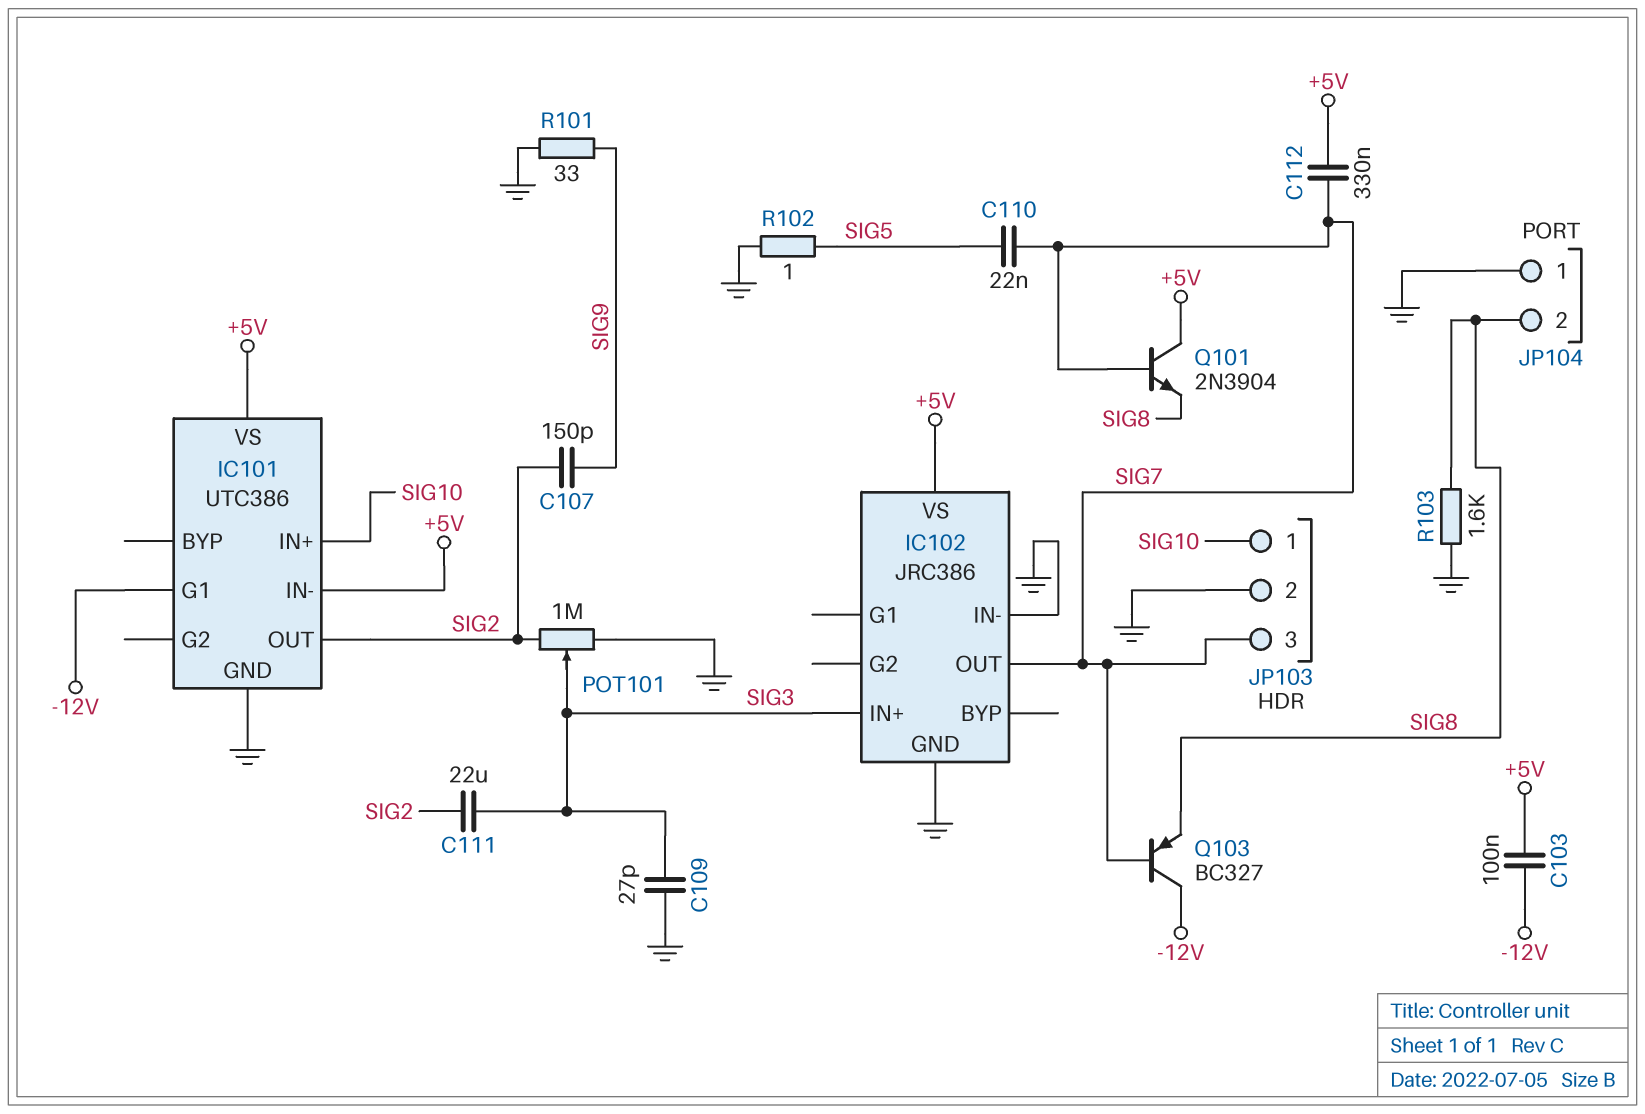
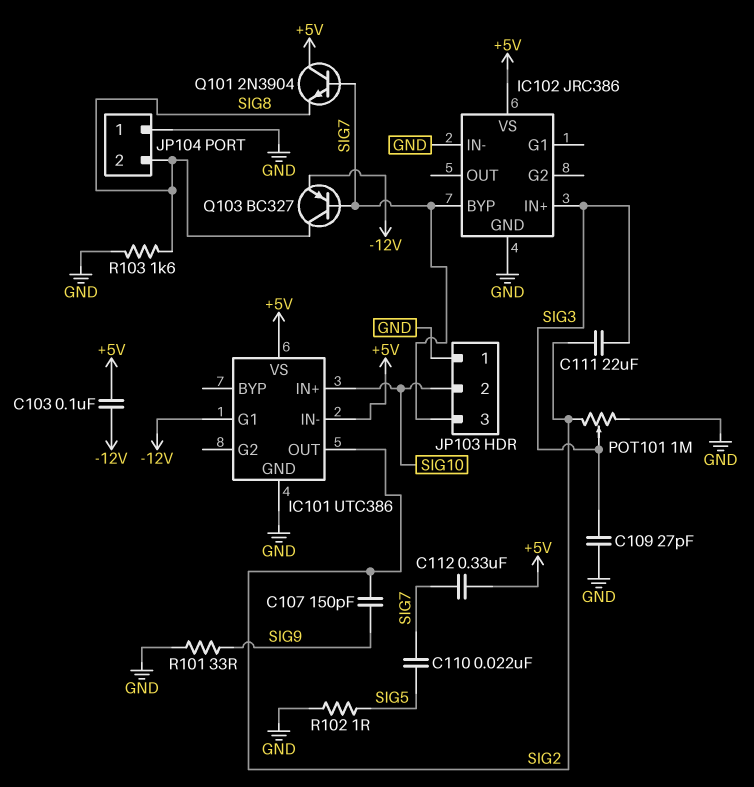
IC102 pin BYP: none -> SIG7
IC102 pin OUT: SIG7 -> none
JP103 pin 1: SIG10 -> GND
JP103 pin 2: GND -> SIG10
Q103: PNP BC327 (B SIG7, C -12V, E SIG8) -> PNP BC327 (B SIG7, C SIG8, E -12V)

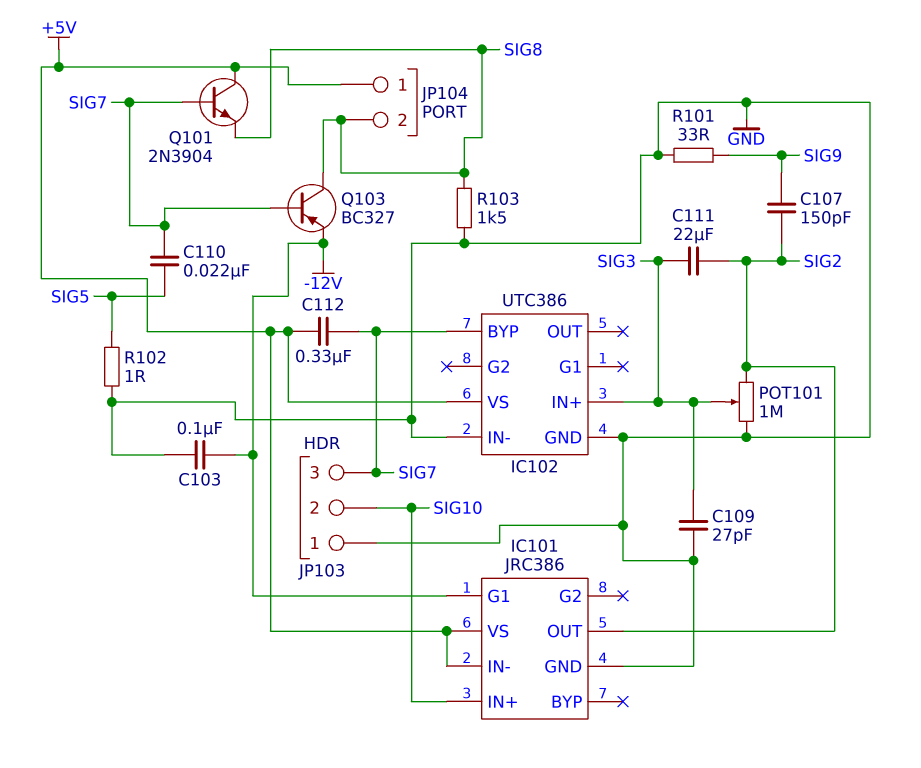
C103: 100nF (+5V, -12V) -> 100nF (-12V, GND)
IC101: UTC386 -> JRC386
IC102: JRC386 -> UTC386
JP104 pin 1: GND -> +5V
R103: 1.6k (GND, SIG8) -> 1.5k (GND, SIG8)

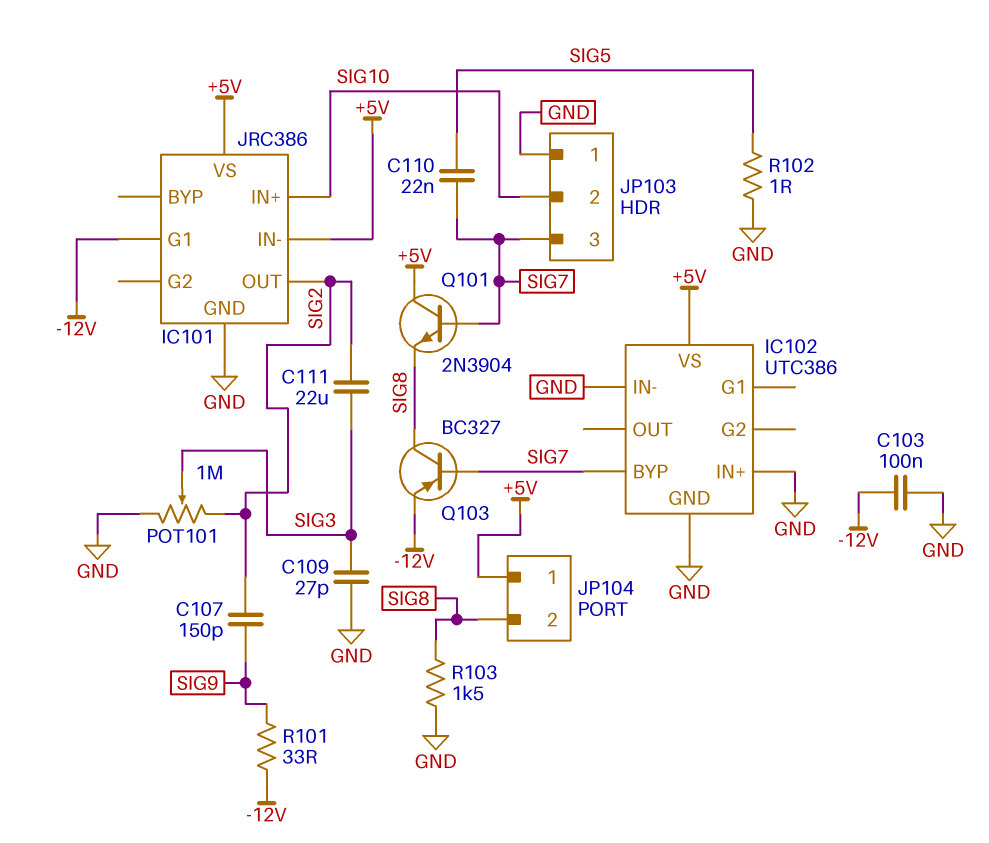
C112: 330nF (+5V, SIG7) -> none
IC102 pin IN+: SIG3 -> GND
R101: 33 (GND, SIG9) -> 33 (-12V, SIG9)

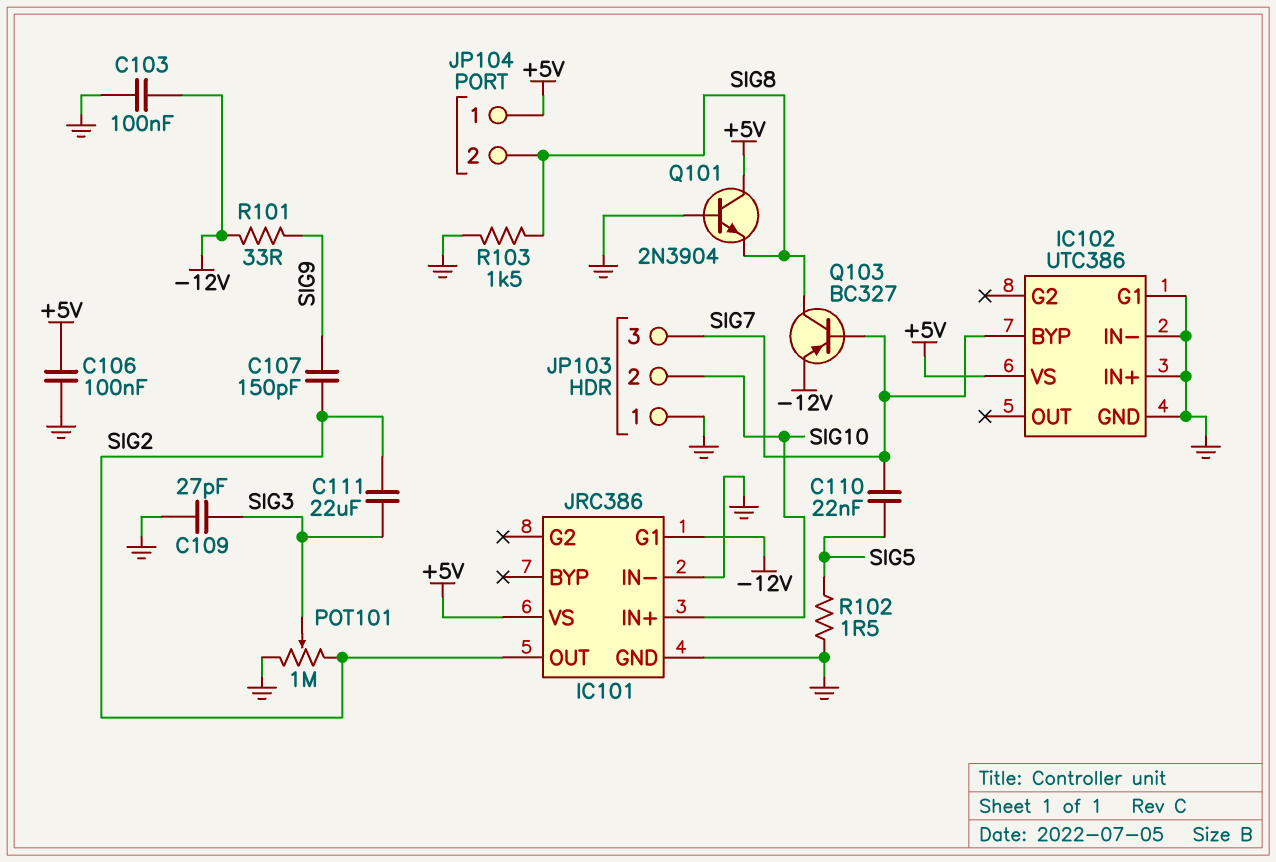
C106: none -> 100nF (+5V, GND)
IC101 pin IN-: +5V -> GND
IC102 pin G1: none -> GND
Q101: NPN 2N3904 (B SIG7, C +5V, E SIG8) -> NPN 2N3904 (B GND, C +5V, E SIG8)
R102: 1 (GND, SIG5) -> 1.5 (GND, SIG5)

=-=-=

◆ Problem details: When you copy the records above, keep every word exact but leave out the pictures.

◆ Your solution:
IC102 pin BYP: none -> SIG7
IC102 pin OUT: SIG7 -> none
JP103 pin 1: SIG10 -> GND
JP103 pin 2: GND -> SIG10
Q103: PNP BC327 (B SIG7, C -12V, E SIG8) -> PNP BC327 (B SIG7, C SIG8, E -12V)

C103: 100nF (+5V, -12V) -> 100nF (-12V, GND)
IC101: UTC386 -> JRC386
IC102: JRC386 -> UTC386
JP104 pin 1: GND -> +5V
R103: 1.6k (GND, SIG8) -> 1.5k (GND, SIG8)

C112: 330nF (+5V, SIG7) -> none
IC102 pin IN+: SIG3 -> GND
R101: 33 (GND, SIG9) -> 33 (-12V, SIG9)

C106: none -> 100nF (+5V, GND)
IC101 pin IN-: +5V -> GND
IC102 pin G1: none -> GND
Q101: NPN 2N3904 (B SIG7, C +5V, E SIG8) -> NPN 2N3904 (B GND, C +5V, E SIG8)
R102: 1 (GND, SIG5) -> 1.5 (GND, SIG5)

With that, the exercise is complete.